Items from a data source
▼▼▼
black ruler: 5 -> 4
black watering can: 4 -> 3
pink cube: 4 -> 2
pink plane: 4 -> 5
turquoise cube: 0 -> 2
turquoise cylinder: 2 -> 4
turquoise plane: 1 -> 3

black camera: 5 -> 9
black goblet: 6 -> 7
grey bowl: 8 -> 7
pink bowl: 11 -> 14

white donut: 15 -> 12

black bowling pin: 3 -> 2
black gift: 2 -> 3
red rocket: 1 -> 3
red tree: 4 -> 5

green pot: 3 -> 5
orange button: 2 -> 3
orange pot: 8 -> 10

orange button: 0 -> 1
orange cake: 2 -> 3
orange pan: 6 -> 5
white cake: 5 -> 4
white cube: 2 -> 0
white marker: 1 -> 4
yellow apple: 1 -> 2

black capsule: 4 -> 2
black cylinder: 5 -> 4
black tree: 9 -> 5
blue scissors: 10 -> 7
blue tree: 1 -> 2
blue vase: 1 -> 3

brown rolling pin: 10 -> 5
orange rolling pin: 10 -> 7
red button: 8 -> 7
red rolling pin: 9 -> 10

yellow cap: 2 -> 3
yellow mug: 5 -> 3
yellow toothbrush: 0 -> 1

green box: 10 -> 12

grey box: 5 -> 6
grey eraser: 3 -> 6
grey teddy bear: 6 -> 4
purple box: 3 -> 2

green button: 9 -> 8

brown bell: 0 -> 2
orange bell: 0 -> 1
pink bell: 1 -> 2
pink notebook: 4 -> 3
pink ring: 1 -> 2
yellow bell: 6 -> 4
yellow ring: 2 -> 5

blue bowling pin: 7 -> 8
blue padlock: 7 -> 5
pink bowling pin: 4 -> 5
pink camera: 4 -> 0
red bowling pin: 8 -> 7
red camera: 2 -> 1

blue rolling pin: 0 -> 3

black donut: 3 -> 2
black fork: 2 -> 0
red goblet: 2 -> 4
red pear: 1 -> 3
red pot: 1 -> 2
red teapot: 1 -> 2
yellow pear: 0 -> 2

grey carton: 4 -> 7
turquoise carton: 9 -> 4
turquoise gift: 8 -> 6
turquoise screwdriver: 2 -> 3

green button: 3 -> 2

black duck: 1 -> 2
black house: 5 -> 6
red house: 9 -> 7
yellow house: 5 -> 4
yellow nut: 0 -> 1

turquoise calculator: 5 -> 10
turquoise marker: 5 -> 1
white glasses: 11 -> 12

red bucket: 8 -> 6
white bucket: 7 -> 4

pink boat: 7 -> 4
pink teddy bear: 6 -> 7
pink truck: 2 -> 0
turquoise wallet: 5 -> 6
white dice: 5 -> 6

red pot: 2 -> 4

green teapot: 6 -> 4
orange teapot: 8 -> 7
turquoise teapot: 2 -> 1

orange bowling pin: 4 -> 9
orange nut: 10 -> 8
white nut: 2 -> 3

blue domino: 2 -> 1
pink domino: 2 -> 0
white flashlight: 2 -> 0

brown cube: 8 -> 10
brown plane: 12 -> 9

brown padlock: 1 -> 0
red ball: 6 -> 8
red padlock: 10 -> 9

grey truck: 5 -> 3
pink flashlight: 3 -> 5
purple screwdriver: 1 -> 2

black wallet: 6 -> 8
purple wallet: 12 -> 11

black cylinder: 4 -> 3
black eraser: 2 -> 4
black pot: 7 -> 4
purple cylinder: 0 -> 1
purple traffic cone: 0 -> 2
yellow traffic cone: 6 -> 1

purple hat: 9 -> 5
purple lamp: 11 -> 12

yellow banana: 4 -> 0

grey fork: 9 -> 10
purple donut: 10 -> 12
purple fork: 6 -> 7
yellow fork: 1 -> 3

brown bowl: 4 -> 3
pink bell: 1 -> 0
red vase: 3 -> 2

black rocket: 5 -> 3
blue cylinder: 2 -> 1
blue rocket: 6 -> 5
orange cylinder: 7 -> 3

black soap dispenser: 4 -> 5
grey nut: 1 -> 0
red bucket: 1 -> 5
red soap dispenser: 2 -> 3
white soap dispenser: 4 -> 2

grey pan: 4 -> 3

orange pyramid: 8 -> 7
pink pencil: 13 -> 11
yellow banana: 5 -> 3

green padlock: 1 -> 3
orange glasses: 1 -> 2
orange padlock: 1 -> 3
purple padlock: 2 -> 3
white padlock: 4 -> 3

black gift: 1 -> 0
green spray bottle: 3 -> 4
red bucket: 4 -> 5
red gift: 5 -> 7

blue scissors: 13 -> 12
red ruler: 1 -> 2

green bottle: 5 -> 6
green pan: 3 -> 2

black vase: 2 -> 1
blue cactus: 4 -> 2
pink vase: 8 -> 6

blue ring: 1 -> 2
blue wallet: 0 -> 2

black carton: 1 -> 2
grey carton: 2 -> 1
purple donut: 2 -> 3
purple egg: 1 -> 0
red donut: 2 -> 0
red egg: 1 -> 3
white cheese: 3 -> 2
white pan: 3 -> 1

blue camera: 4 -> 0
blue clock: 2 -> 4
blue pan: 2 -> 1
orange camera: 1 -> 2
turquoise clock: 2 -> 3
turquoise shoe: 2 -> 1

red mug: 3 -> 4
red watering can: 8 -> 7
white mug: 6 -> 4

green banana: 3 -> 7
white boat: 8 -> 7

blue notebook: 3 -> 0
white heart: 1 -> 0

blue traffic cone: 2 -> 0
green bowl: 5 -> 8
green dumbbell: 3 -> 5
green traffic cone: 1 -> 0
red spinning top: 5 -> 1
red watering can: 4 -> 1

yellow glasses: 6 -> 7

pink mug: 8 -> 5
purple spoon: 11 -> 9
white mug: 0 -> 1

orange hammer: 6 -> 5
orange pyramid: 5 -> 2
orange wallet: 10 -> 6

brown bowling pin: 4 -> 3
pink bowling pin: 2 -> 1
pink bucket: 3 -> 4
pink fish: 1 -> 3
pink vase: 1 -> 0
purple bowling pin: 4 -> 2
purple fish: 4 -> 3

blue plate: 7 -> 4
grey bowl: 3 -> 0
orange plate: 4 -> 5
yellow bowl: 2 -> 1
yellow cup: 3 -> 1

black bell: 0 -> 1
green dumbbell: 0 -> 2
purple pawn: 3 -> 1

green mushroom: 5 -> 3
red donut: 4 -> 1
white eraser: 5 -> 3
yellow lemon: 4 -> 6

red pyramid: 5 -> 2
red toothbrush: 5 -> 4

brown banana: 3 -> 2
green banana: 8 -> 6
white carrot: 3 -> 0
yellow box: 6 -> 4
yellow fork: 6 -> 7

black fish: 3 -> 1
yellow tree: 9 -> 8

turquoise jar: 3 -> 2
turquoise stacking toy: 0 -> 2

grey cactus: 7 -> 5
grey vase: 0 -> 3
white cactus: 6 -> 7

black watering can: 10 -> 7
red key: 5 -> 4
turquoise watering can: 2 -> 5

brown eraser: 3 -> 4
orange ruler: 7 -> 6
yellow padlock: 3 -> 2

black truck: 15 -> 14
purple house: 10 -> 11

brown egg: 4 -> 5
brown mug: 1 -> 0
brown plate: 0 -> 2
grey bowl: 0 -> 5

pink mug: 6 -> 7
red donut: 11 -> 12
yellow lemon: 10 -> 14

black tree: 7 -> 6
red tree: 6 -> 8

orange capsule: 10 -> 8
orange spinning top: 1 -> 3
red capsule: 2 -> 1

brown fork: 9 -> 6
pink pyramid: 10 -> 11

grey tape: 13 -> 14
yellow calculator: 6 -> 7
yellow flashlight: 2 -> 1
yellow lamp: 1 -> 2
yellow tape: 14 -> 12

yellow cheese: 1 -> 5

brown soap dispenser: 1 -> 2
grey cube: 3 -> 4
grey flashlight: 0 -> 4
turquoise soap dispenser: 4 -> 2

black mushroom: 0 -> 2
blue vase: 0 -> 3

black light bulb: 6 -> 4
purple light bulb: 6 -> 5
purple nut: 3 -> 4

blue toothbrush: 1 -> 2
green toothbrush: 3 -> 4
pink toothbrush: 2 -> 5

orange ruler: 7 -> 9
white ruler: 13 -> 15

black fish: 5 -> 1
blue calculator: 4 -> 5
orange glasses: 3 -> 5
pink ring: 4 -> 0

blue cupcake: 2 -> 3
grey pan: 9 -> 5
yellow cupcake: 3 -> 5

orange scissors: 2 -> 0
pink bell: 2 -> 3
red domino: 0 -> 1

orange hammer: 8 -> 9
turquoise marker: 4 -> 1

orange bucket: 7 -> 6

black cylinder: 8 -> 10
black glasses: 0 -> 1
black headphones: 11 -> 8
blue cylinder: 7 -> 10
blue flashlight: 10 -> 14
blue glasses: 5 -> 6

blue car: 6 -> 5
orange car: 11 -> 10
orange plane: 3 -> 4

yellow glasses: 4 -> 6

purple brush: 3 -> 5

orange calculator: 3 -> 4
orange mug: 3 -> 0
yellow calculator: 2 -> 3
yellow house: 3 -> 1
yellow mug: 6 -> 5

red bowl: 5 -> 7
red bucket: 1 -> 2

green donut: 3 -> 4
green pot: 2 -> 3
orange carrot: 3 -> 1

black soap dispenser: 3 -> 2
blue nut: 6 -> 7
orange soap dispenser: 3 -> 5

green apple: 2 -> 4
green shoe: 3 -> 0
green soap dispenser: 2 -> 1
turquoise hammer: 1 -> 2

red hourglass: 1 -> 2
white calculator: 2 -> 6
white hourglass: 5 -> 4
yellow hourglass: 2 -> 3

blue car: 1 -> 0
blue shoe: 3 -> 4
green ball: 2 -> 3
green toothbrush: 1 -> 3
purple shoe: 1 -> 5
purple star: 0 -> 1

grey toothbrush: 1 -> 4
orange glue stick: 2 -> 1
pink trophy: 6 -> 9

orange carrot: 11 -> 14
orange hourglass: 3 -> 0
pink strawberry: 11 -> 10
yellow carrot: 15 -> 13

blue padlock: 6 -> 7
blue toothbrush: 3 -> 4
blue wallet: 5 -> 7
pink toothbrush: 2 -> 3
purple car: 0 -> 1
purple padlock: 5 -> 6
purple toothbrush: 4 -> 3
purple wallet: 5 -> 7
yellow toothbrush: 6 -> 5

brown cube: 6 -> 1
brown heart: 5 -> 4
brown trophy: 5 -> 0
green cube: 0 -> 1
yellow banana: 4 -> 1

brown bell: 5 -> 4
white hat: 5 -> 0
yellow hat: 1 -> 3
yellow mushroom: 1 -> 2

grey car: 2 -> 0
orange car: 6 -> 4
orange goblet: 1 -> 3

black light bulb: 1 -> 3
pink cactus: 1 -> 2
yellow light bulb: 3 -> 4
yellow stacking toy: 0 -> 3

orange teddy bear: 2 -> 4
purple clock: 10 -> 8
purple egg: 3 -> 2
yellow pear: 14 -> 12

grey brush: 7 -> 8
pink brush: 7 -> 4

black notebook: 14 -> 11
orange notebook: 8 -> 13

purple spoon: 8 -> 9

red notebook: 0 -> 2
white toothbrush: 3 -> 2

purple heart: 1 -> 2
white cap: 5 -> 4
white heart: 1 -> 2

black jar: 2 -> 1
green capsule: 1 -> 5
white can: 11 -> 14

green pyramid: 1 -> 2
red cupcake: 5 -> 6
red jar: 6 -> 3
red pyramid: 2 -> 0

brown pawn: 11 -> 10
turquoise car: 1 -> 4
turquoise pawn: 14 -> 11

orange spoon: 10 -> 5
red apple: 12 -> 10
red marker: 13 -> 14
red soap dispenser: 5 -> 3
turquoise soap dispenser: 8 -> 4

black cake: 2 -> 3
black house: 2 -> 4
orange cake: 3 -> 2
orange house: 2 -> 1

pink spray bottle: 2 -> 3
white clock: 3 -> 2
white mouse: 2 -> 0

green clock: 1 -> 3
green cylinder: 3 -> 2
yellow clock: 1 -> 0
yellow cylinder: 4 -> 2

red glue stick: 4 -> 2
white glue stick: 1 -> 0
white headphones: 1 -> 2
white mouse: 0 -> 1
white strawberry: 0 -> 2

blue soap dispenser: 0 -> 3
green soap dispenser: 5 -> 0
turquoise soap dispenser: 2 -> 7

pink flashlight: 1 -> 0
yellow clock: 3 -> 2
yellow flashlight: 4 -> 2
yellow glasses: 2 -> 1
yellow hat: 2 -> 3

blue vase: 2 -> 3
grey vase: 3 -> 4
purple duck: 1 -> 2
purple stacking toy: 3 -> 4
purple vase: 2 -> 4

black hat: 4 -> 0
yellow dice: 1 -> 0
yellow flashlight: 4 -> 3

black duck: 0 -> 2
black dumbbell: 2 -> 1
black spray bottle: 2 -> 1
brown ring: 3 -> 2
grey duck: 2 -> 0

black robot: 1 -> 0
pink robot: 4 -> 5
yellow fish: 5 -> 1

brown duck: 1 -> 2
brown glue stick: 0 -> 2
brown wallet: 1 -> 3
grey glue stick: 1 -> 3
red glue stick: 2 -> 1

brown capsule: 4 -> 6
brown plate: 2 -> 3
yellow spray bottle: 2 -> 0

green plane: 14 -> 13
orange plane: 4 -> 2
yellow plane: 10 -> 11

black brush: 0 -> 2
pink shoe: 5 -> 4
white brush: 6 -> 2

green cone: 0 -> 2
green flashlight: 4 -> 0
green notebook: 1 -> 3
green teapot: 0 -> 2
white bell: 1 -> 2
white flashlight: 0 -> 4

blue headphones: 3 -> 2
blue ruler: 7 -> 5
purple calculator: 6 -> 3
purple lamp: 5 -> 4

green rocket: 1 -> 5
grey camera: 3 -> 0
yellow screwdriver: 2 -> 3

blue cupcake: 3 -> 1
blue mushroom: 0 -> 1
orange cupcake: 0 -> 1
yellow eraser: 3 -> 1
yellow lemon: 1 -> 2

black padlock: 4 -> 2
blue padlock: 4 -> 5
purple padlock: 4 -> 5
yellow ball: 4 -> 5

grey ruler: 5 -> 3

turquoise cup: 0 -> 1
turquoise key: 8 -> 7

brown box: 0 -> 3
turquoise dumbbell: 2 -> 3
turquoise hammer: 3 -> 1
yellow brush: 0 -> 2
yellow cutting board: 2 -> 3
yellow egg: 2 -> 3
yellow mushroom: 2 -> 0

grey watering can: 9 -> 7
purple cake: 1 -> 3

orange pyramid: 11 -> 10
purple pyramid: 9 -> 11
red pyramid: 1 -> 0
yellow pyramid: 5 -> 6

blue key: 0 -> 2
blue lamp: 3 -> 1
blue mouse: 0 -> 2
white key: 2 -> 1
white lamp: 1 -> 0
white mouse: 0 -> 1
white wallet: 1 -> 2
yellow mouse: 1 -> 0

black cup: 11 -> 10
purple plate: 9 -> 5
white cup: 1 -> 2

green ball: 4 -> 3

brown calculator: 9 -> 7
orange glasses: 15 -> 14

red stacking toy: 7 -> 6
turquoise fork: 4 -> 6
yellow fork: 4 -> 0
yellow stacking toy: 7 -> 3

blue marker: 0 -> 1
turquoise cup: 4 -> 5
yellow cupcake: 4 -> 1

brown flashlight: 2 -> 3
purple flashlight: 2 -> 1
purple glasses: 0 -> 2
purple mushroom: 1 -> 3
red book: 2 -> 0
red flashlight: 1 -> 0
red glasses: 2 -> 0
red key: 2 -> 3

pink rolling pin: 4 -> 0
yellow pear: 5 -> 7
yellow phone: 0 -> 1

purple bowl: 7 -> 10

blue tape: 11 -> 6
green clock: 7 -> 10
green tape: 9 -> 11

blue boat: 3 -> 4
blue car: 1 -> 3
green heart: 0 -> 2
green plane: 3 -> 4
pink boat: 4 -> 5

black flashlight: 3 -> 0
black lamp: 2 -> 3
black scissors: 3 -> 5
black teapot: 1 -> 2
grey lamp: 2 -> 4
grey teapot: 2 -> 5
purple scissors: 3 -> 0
▲▲▲
> TASK GOAL
What you return must be an exact retyping of the lines above starting at the line with "pink bell: 1 -> 2" and ending at the line with "blue cactus: 4 -> 2", and nothing besides.

> RESULT FOR THIS TASK
pink bell: 1 -> 2
pink notebook: 4 -> 3
pink ring: 1 -> 2
yellow bell: 6 -> 4
yellow ring: 2 -> 5

blue bowling pin: 7 -> 8
blue padlock: 7 -> 5
pink bowling pin: 4 -> 5
pink camera: 4 -> 0
red bowling pin: 8 -> 7
red camera: 2 -> 1

blue rolling pin: 0 -> 3

black donut: 3 -> 2
black fork: 2 -> 0
red goblet: 2 -> 4
red pear: 1 -> 3
red pot: 1 -> 2
red teapot: 1 -> 2
yellow pear: 0 -> 2

grey carton: 4 -> 7
turquoise carton: 9 -> 4
turquoise gift: 8 -> 6
turquoise screwdriver: 2 -> 3

green button: 3 -> 2

black duck: 1 -> 2
black house: 5 -> 6
red house: 9 -> 7
yellow house: 5 -> 4
yellow nut: 0 -> 1

turquoise calculator: 5 -> 10
turquoise marker: 5 -> 1
white glasses: 11 -> 12

red bucket: 8 -> 6
white bucket: 7 -> 4

pink boat: 7 -> 4
pink teddy bear: 6 -> 7
pink truck: 2 -> 0
turquoise wallet: 5 -> 6
white dice: 5 -> 6

red pot: 2 -> 4

green teapot: 6 -> 4
orange teapot: 8 -> 7
turquoise teapot: 2 -> 1

orange bowling pin: 4 -> 9
orange nut: 10 -> 8
white nut: 2 -> 3

blue domino: 2 -> 1
pink domino: 2 -> 0
white flashlight: 2 -> 0

brown cube: 8 -> 10
brown plane: 12 -> 9

brown padlock: 1 -> 0
red ball: 6 -> 8
red padlock: 10 -> 9

grey truck: 5 -> 3
pink flashlight: 3 -> 5
purple screwdriver: 1 -> 2

black wallet: 6 -> 8
purple wallet: 12 -> 11

black cylinder: 4 -> 3
black eraser: 2 -> 4
black pot: 7 -> 4
purple cylinder: 0 -> 1
purple traffic cone: 0 -> 2
yellow traffic cone: 6 -> 1

purple hat: 9 -> 5
purple lamp: 11 -> 12

yellow banana: 4 -> 0

grey fork: 9 -> 10
purple donut: 10 -> 12
purple fork: 6 -> 7
yellow fork: 1 -> 3

brown bowl: 4 -> 3
pink bell: 1 -> 0
red vase: 3 -> 2

black rocket: 5 -> 3
blue cylinder: 2 -> 1
blue rocket: 6 -> 5
orange cylinder: 7 -> 3

black soap dispenser: 4 -> 5
grey nut: 1 -> 0
red bucket: 1 -> 5
red soap dispenser: 2 -> 3
white soap dispenser: 4 -> 2

grey pan: 4 -> 3

orange pyramid: 8 -> 7
pink pencil: 13 -> 11
yellow banana: 5 -> 3

green padlock: 1 -> 3
orange glasses: 1 -> 2
orange padlock: 1 -> 3
purple padlock: 2 -> 3
white padlock: 4 -> 3

black gift: 1 -> 0
green spray bottle: 3 -> 4
red bucket: 4 -> 5
red gift: 5 -> 7

blue scissors: 13 -> 12
red ruler: 1 -> 2

green bottle: 5 -> 6
green pan: 3 -> 2

black vase: 2 -> 1
blue cactus: 4 -> 2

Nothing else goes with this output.